## Your assignment:
Below are the records; give the number of their lines that contain the word "black" and nothing more.

## Object state comparisons:
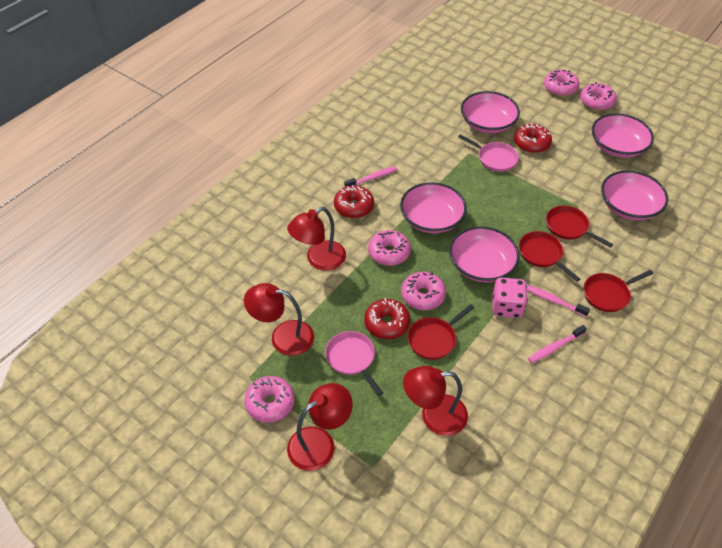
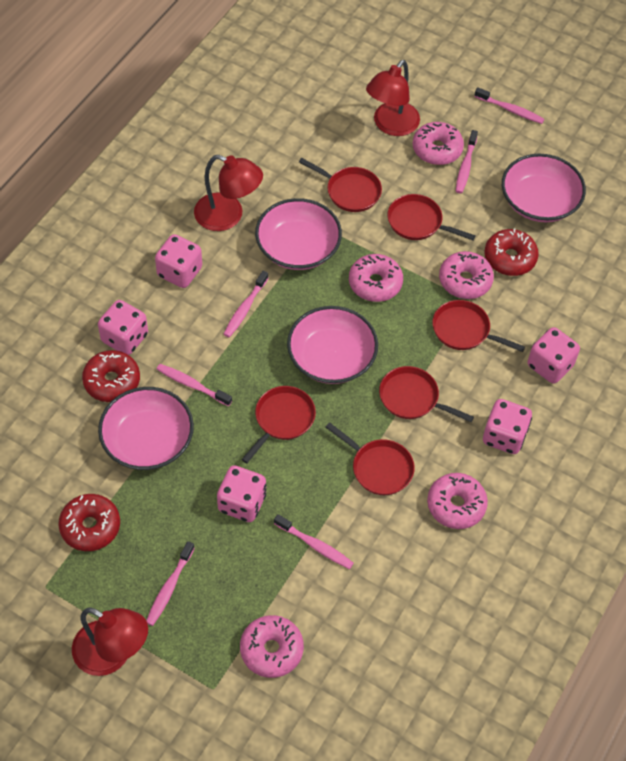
pink bowl: 5 -> 4
pink dice: 1 -> 5
pink pan: 2 -> 0
pink toothbrush: 3 -> 6
red lamp: 4 -> 3
red pan: 4 -> 6

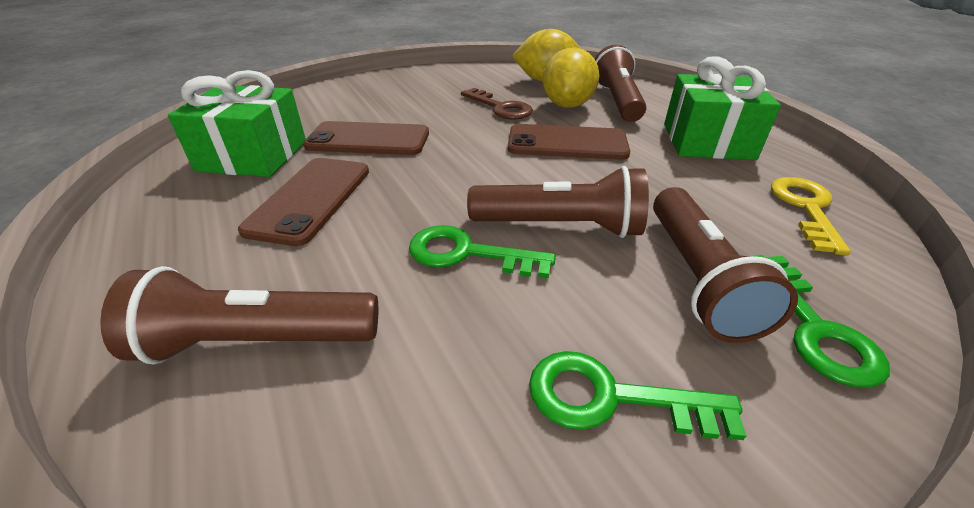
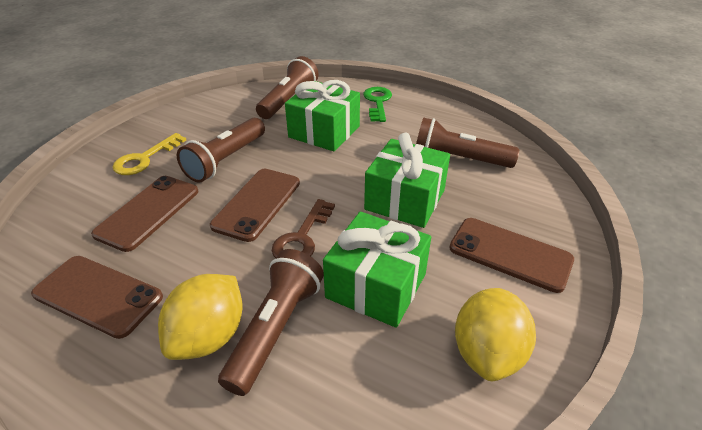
brown phone: 3 -> 4
green gift: 2 -> 3
green key: 3 -> 1

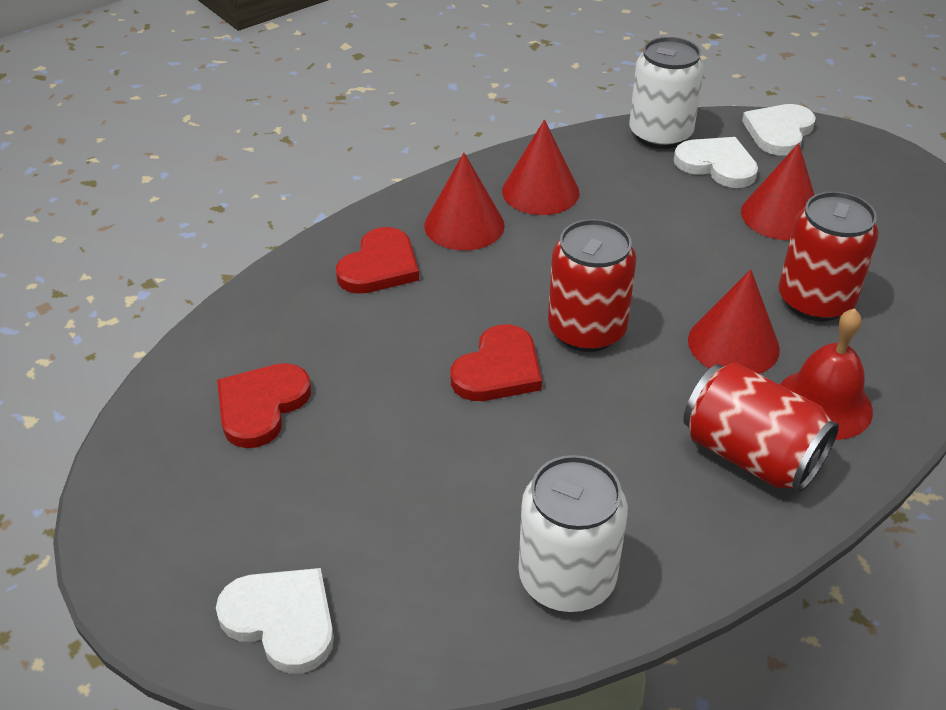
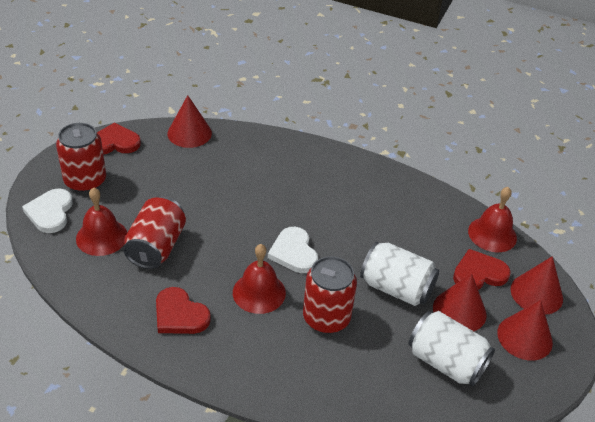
red bell: 1 -> 3
white heart: 3 -> 2

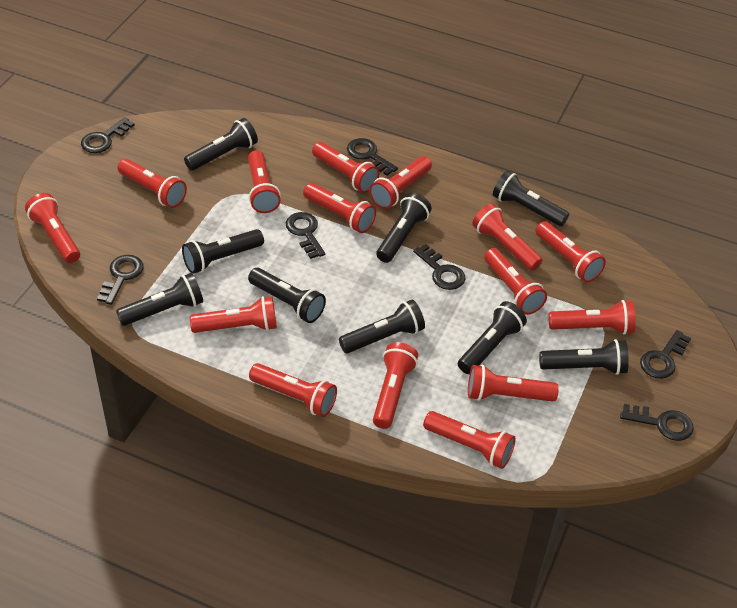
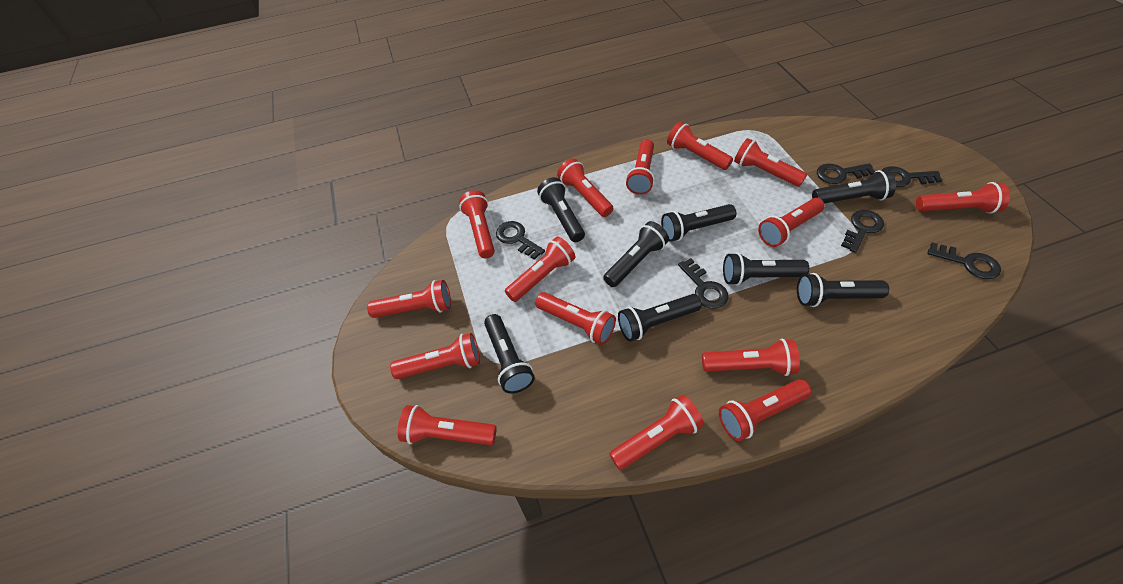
black flashlight: 9 -> 8
black key: 7 -> 6

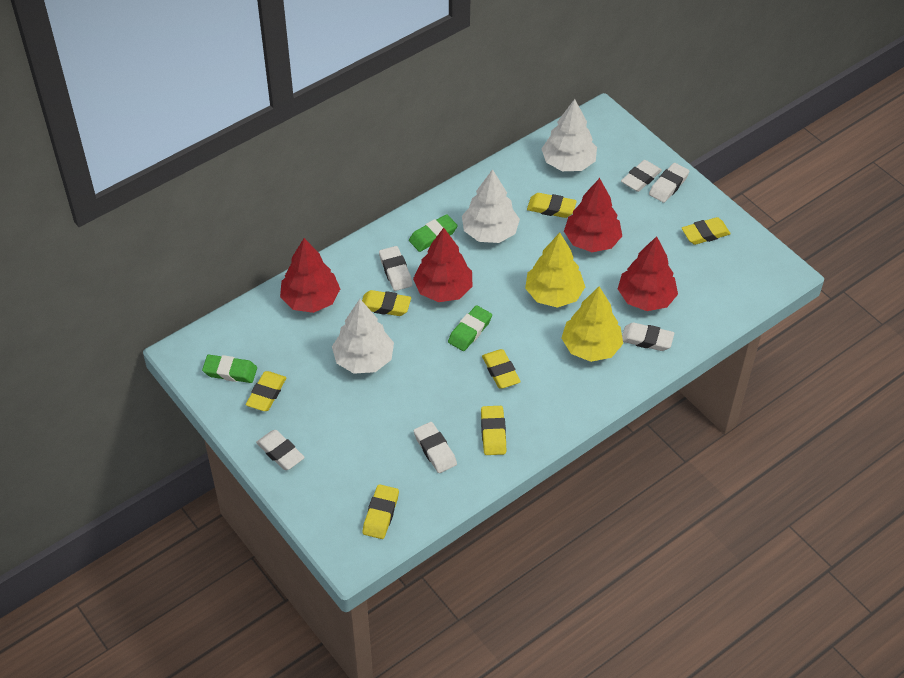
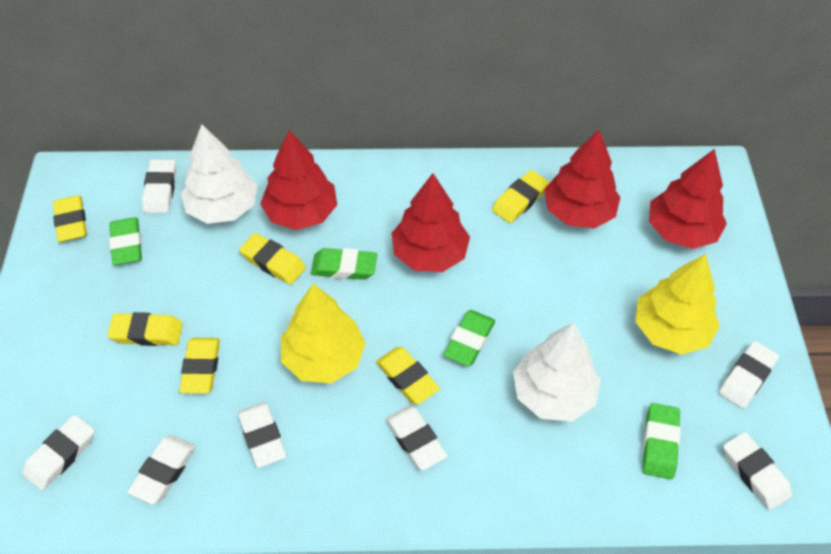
green eraser: 3 -> 4
white eraser: 6 -> 7
white tree: 3 -> 2
yellow eraser: 7 -> 6

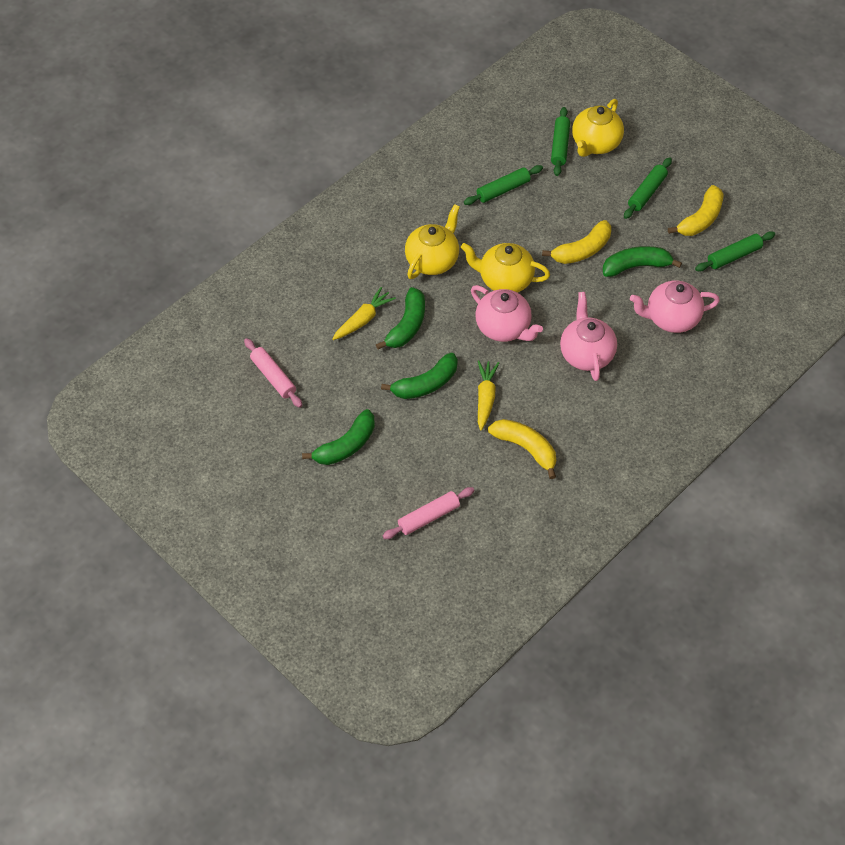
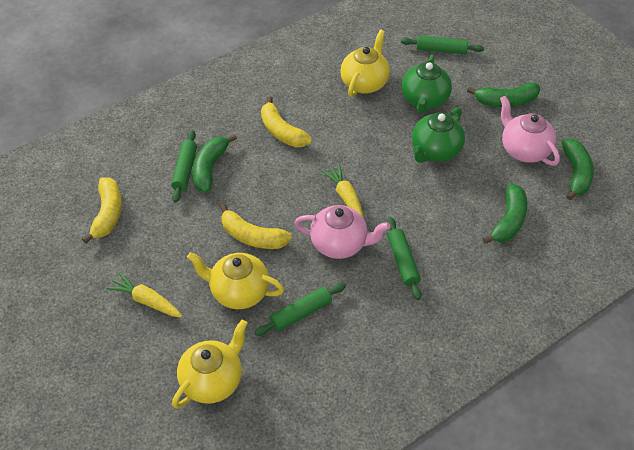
green teapot: 0 -> 2
pink rolling pin: 2 -> 0
pink teapot: 3 -> 2

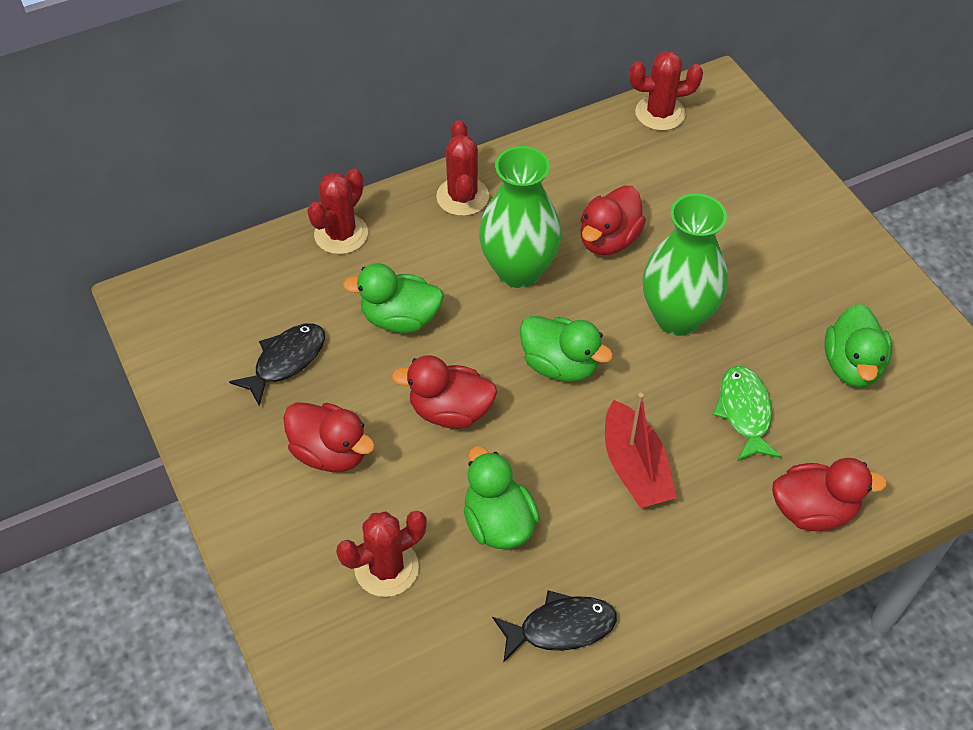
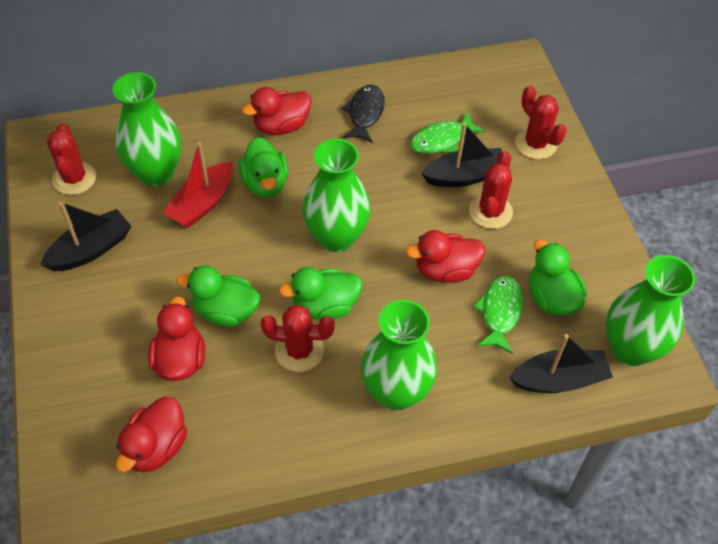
black boat: 0 -> 3
black fish: 2 -> 1
green fish: 1 -> 2
green vase: 2 -> 4

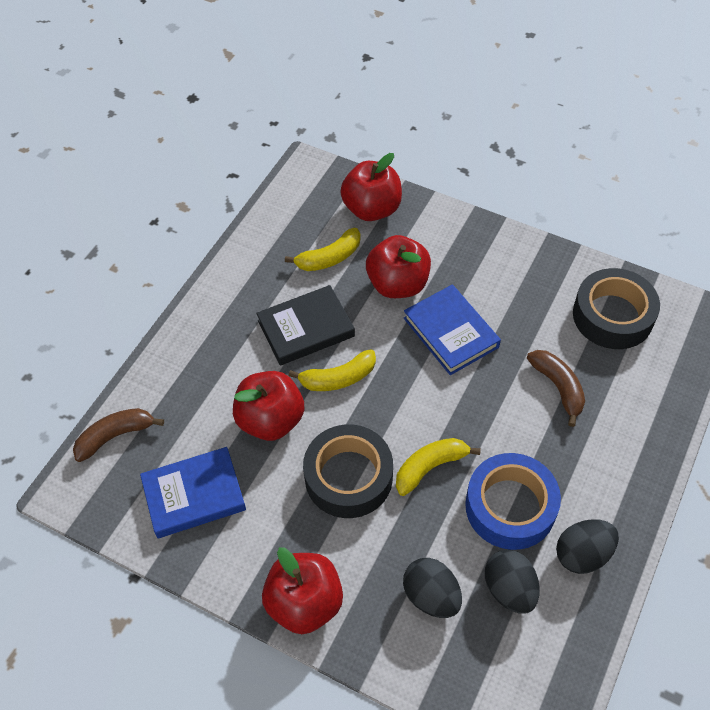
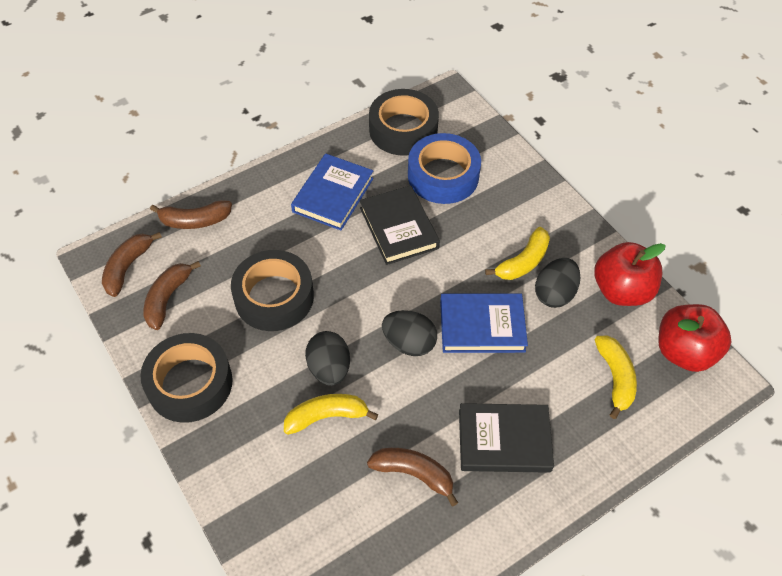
black book: 1 -> 2
black tape: 2 -> 3
brown banana: 2 -> 4
red apple: 4 -> 2

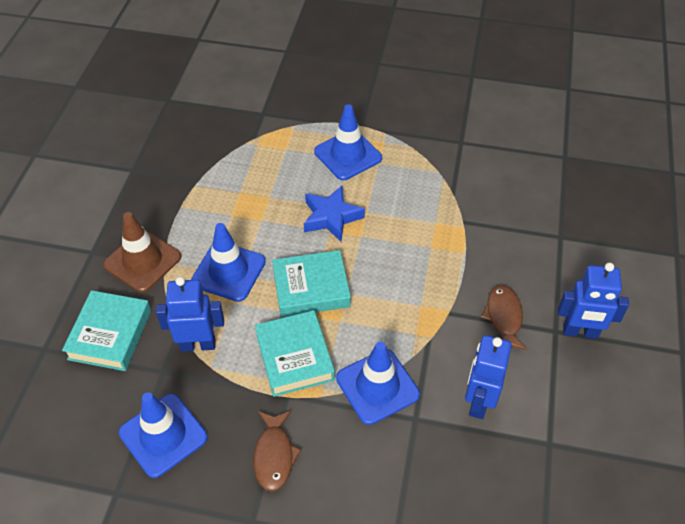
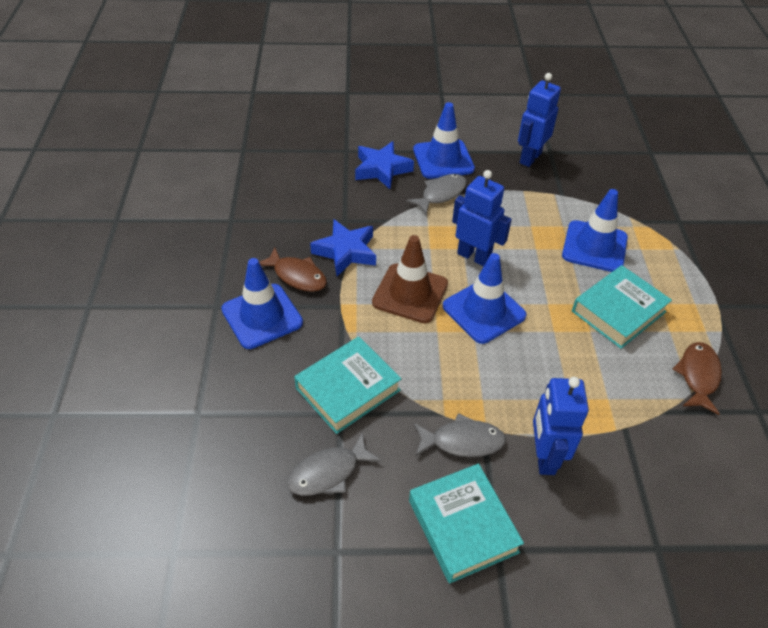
blue star: 1 -> 2
grey fish: 0 -> 3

## Result of this task:
6